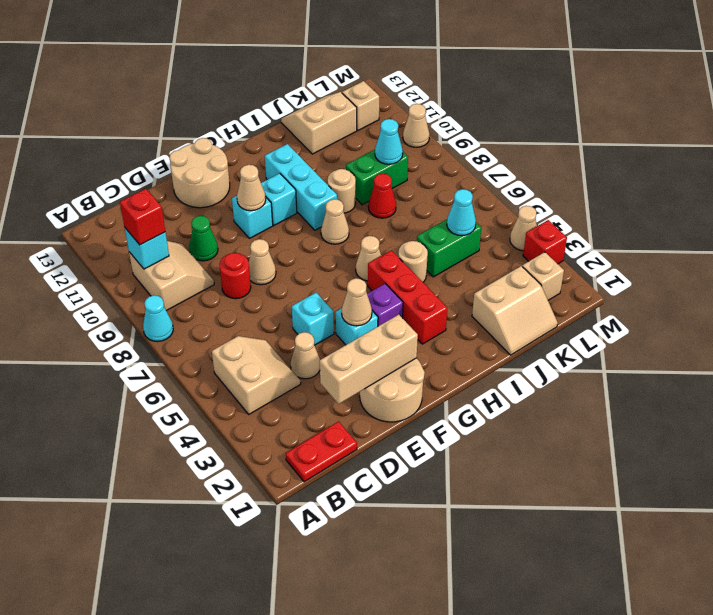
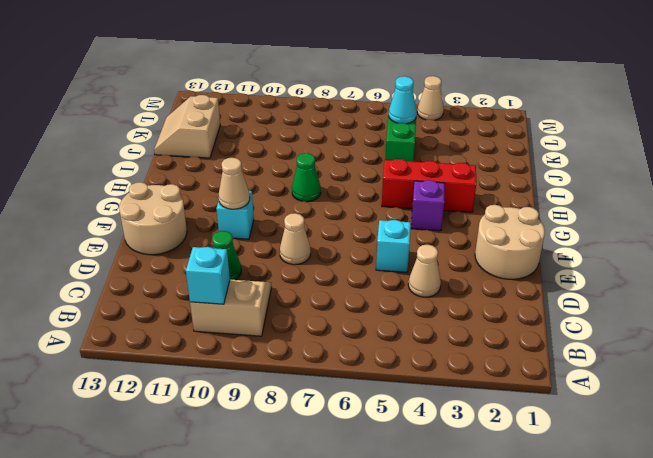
green cone H8 level 1 -> tan cone H8 level 1
none -> cyan cone A8 level 1
none -> red plate B1:C1 level 1
none -> tan slope B4:C5 level 1 top B
none -> red round brick D8 level 1

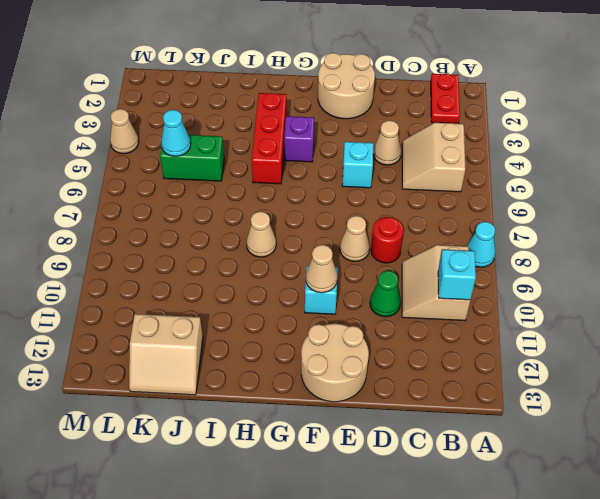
red plate B1:B2 level 1 -> red plate B1:C1 level 1
none -> cyan brick F4 level 1
none -> cyan brick G10 level 1
none -> tan cone H6 level 1
none -> cyan brick H9:H11 level 1

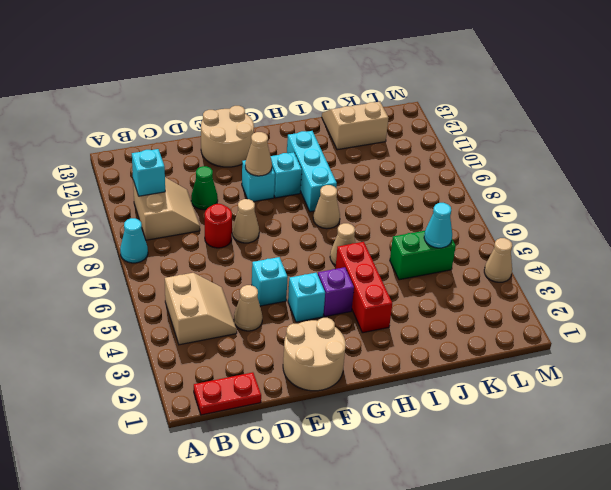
none -> tan round brick I5 level 1
none -> tan round brick I9 level 1
none -> tan slope J1:K2 level 1 top 2
none -> red cone J8 level 1

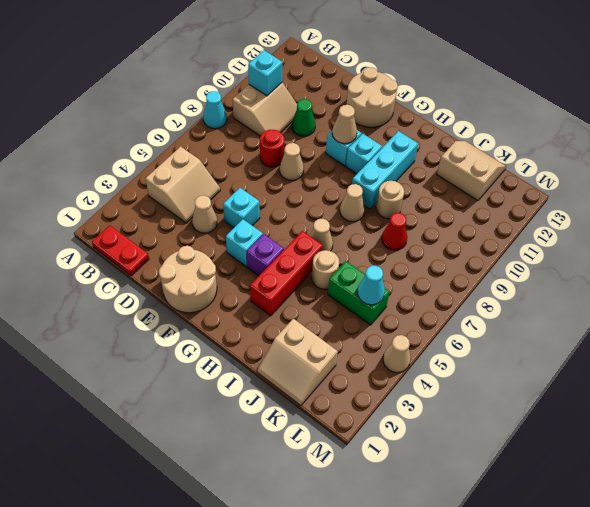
none -> green brick J9:K9 level 1
none -> tan brick L2 level 1
none -> tan brick L12 level 1
none -> red brick M3 level 1

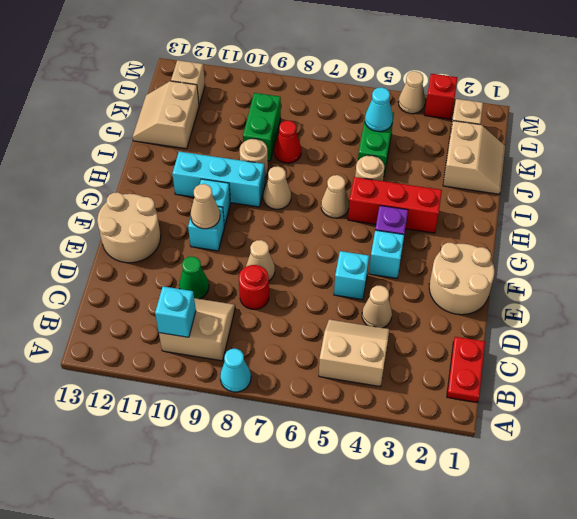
none -> tan cone M10 level 1
none -> tan brick D2:F2 level 2
none -> tan cone F4 level 2
none -> cyan cone K9 level 2

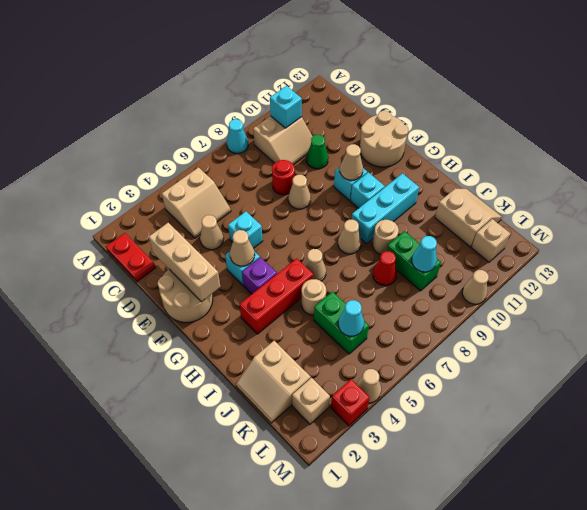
none -> red brick B10 level 3

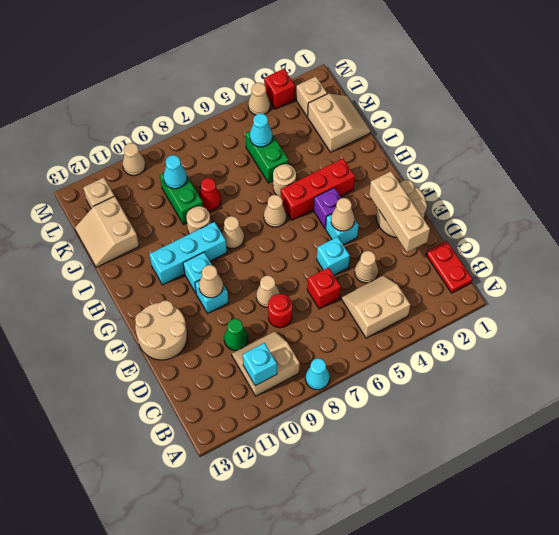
red brick D6 level 1 -> red brick B10 level 3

> _TASK TO COMPLETE_:
The answer should contain only the lines from the beginning of the material above through the line with "none -> tan cone H6 level 1", retyped exactly, with the pictures removed.

> _ANSWER SECTION_:
green cone H8 level 1 -> tan cone H8 level 1
none -> cyan cone A8 level 1
none -> red plate B1:C1 level 1
none -> tan slope B4:C5 level 1 top B
none -> red round brick D8 level 1

red plate B1:B2 level 1 -> red plate B1:C1 level 1
none -> cyan brick F4 level 1
none -> cyan brick G10 level 1
none -> tan cone H6 level 1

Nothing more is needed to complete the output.